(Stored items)
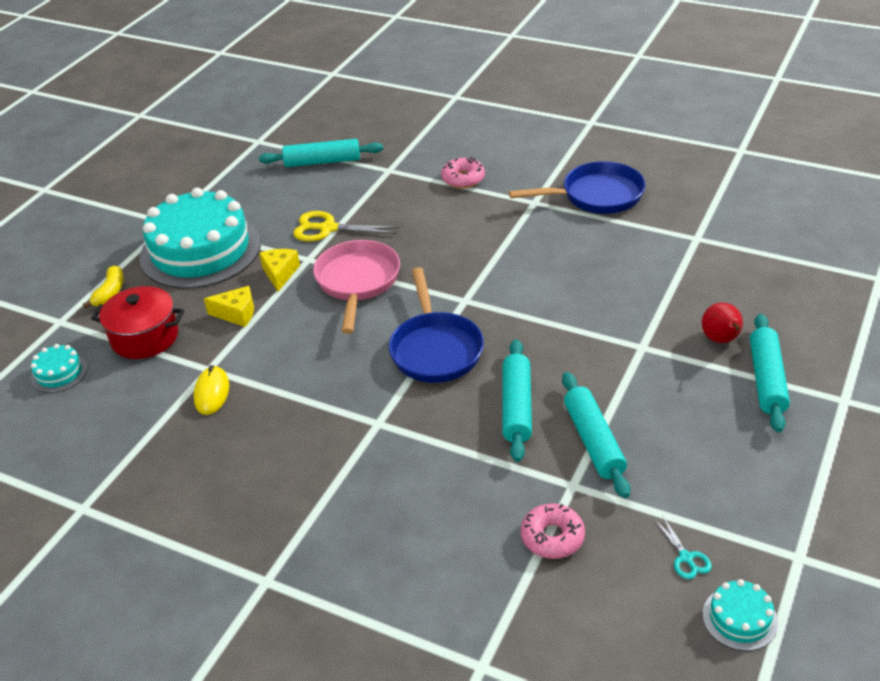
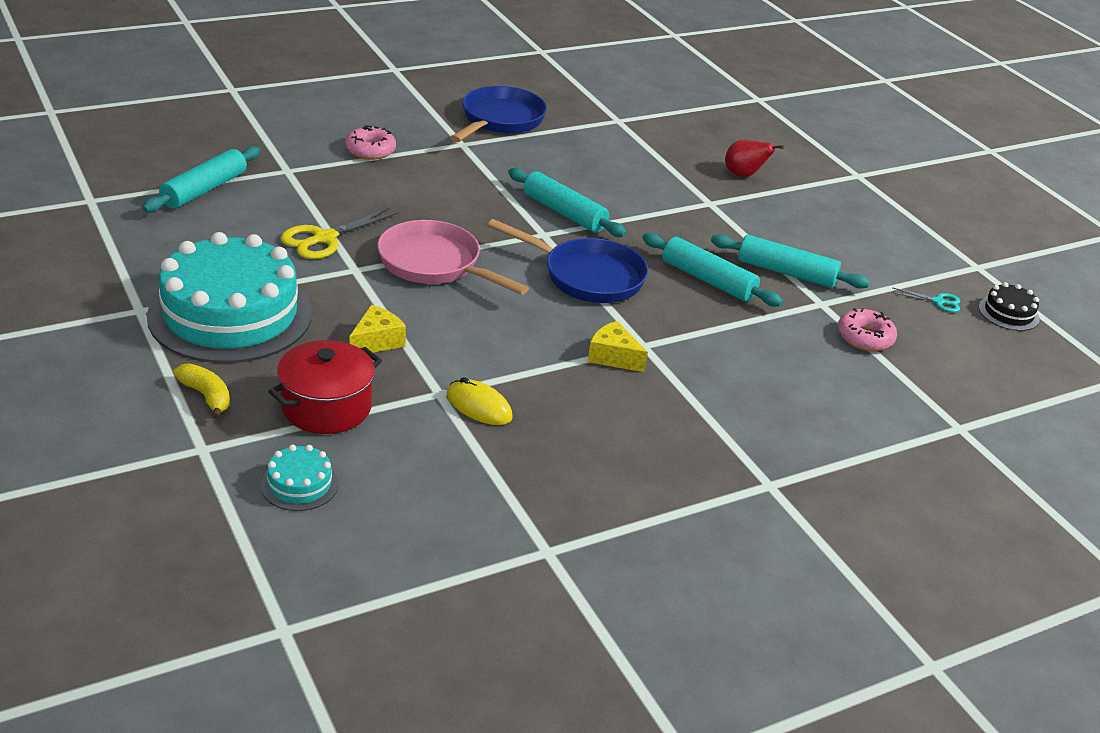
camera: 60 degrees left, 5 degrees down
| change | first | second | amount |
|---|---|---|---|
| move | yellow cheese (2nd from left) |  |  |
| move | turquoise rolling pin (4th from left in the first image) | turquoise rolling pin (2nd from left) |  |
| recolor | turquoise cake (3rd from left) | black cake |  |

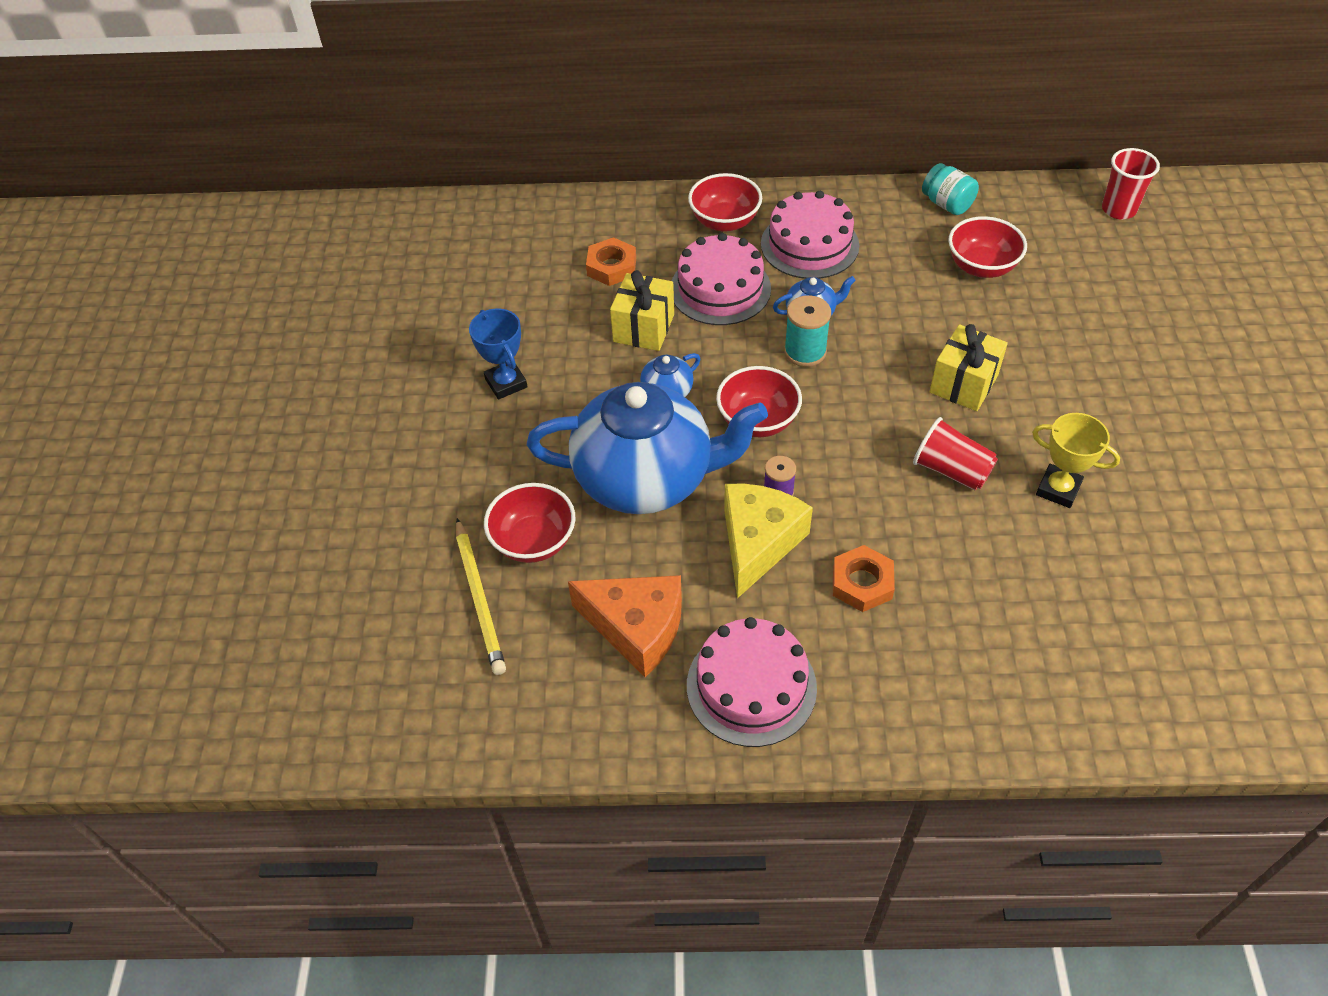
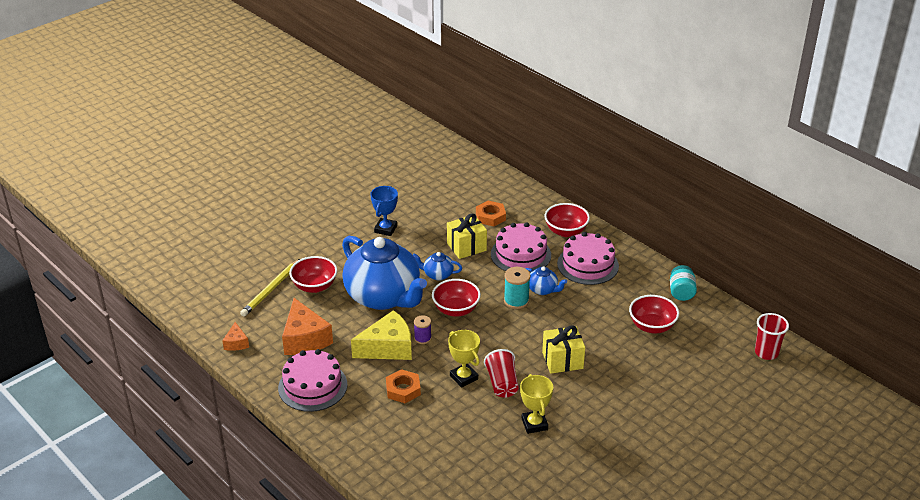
camera: 45 degrees right, 15 degrees down
| change | first | second | amount |
|---|---|---|---|
| insert |  | orange cheese (1st from left) |  |
| insert |  | yellow trophy (1st from left) |  |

WHAT YOU HAVE TO DO:
Output exactly the lines from the first line of the records through the line containing "move | turquoise". Leave out every picture.

TASK ANSWER:
camera: 60 degrees left, 5 degrees down
| change | first | second | amount |
|---|---|---|---|
| move | yellow cheese (2nd from left) |  |  |
| move | turquoise rolling pin (4th from left in the first image) | turquoise rolling pin (2nd from left) |  |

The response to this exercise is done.